> **What the exercise asks**: Across the listing below, count the lines with "cyan" in them. Write nothing but the number.

> **Given data**:
......

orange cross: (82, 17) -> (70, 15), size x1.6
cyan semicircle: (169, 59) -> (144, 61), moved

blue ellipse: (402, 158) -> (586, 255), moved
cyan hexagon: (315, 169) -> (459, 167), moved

......

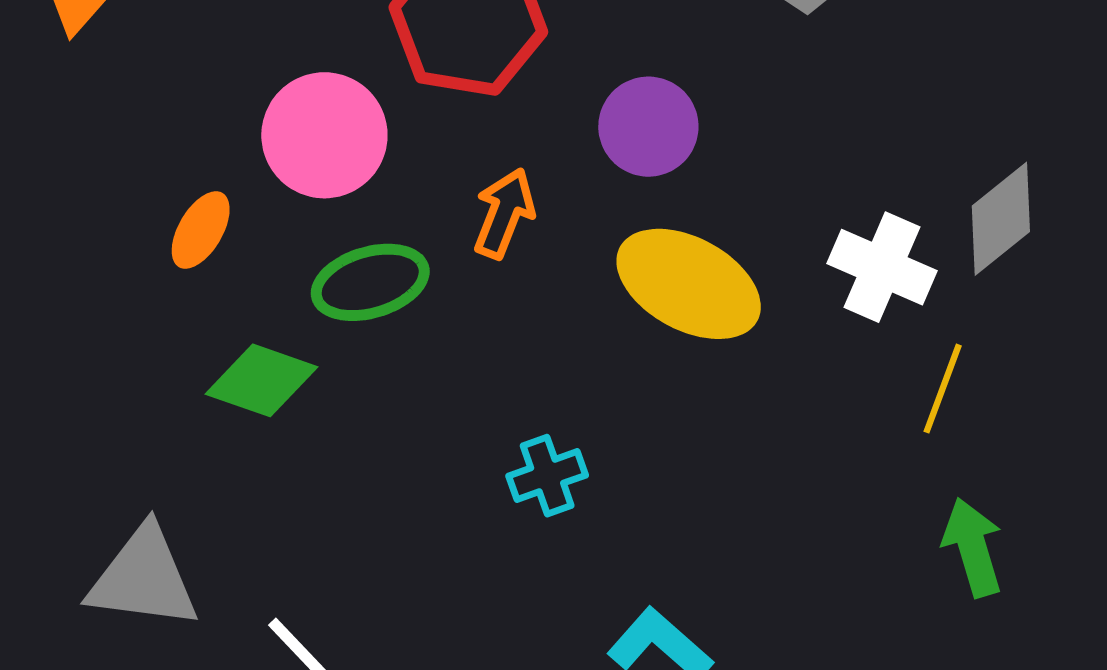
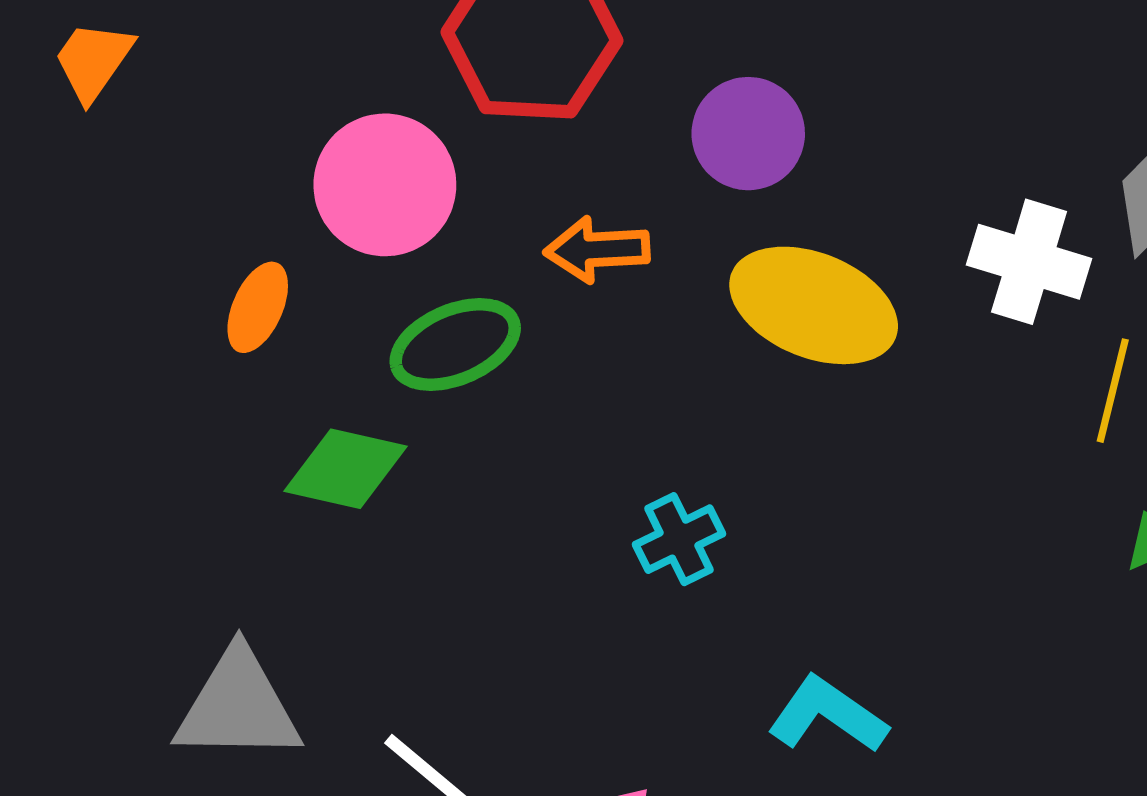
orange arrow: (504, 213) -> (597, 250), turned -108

......

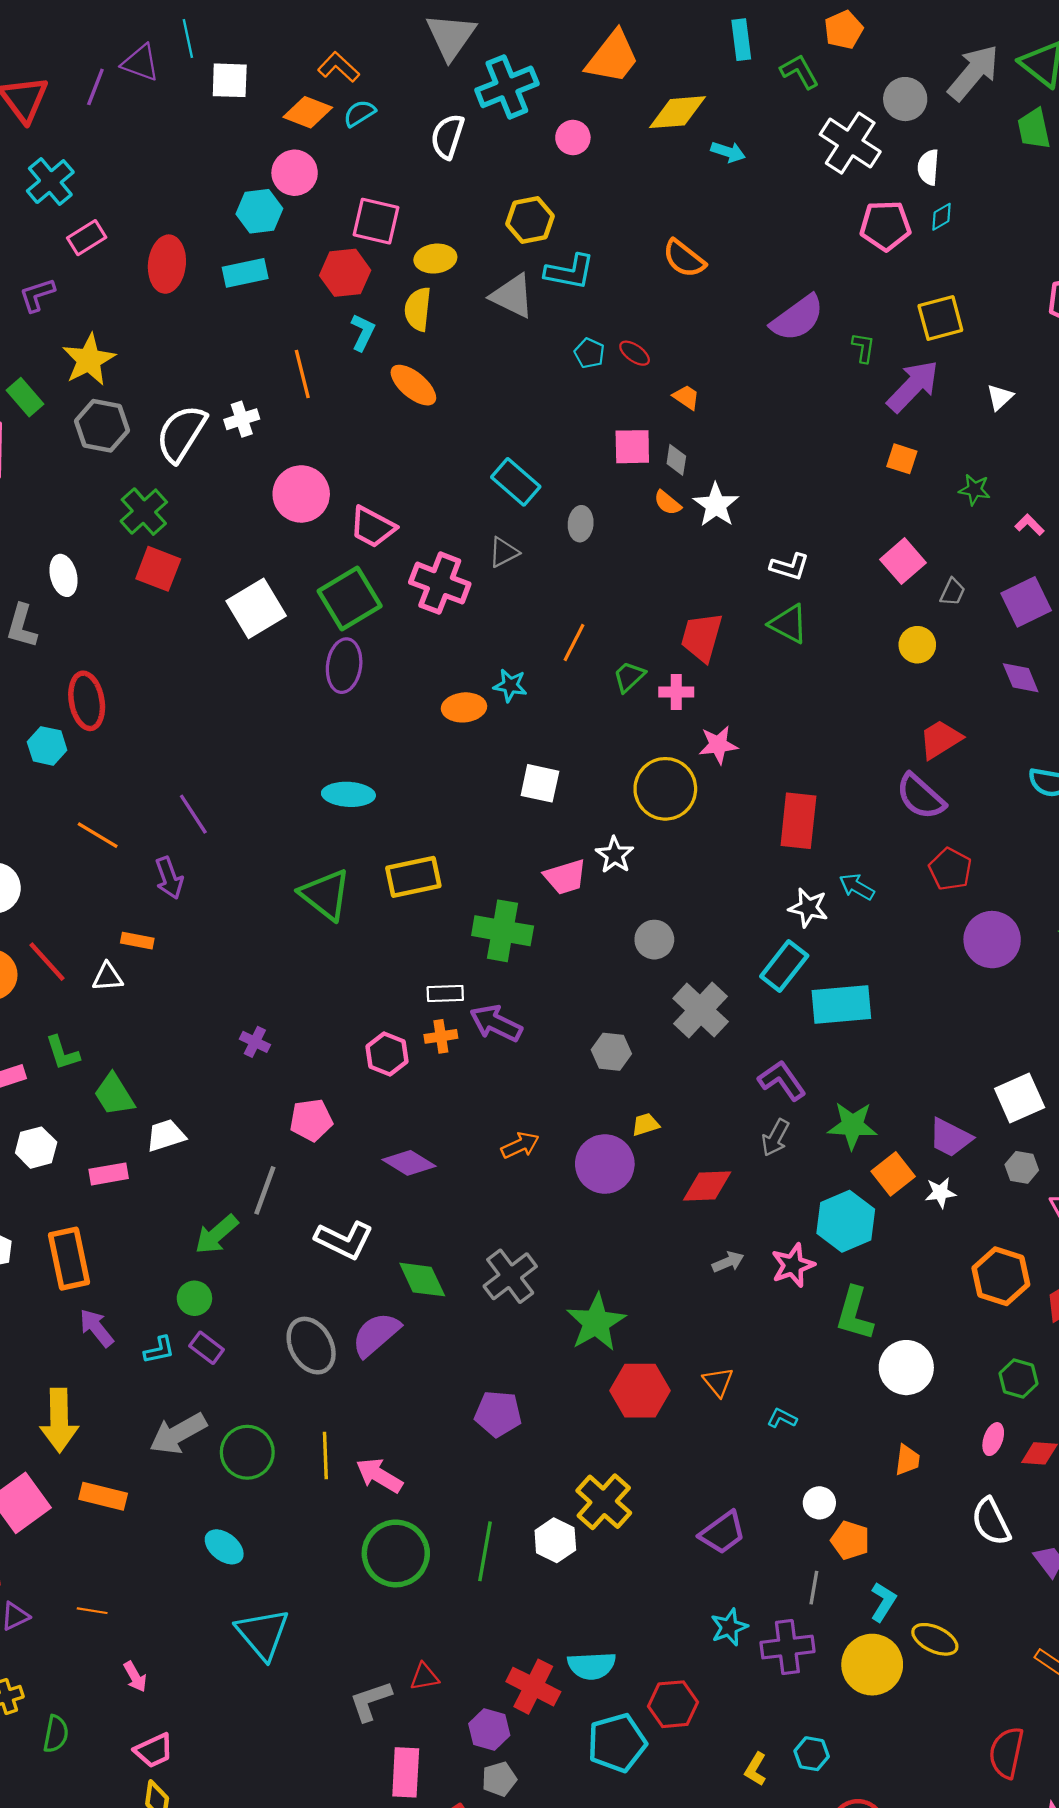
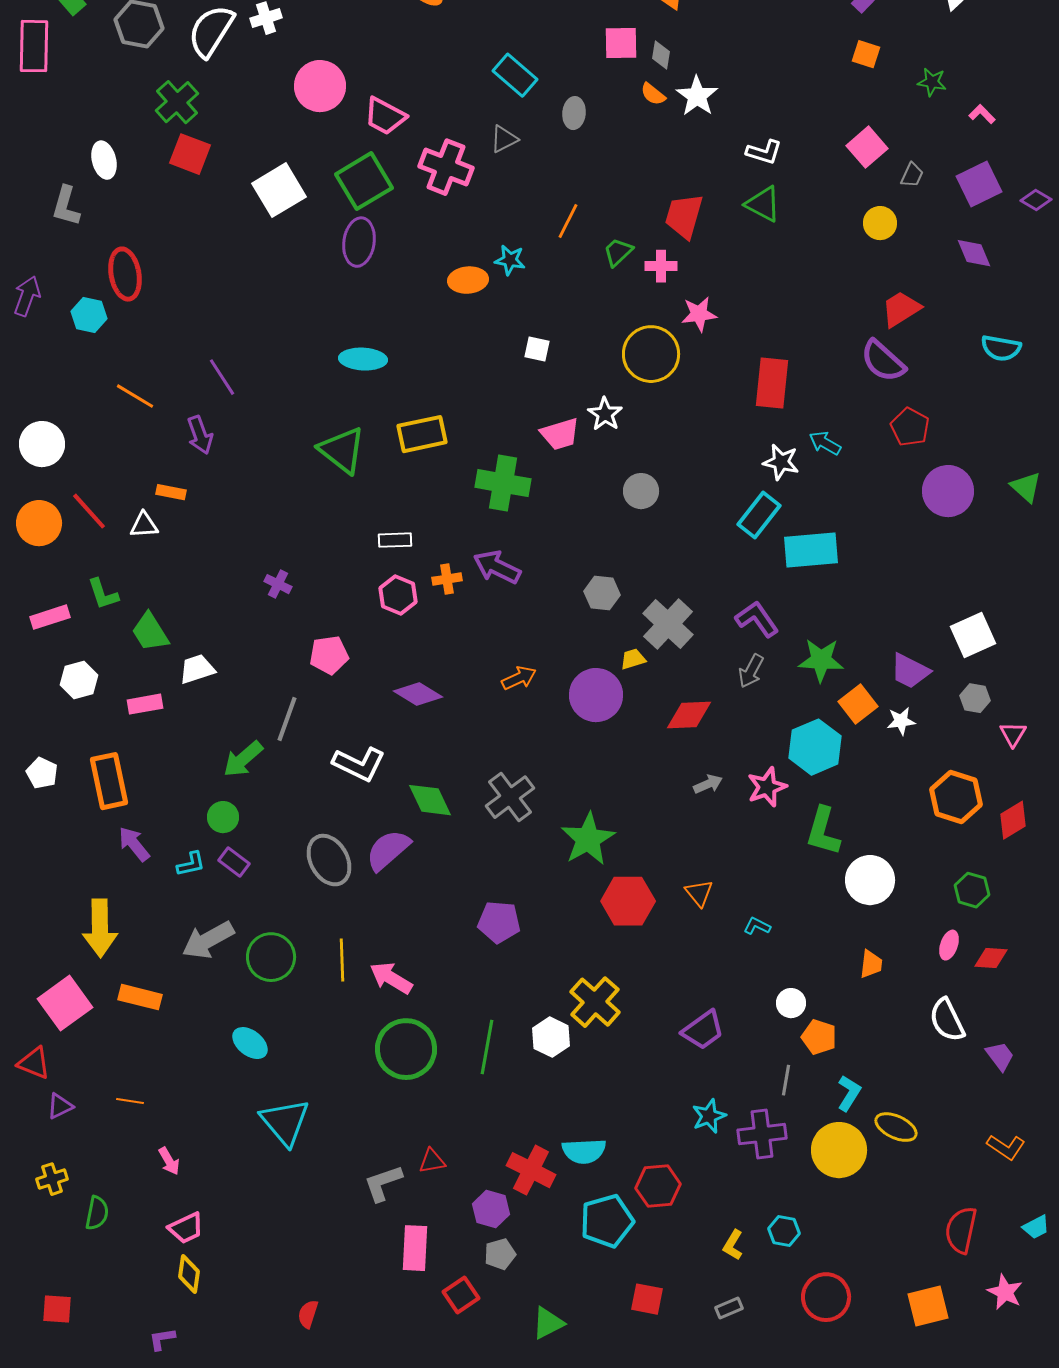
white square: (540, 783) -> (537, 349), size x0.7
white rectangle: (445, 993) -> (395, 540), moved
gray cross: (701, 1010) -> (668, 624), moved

......

> **Response to this task**: 2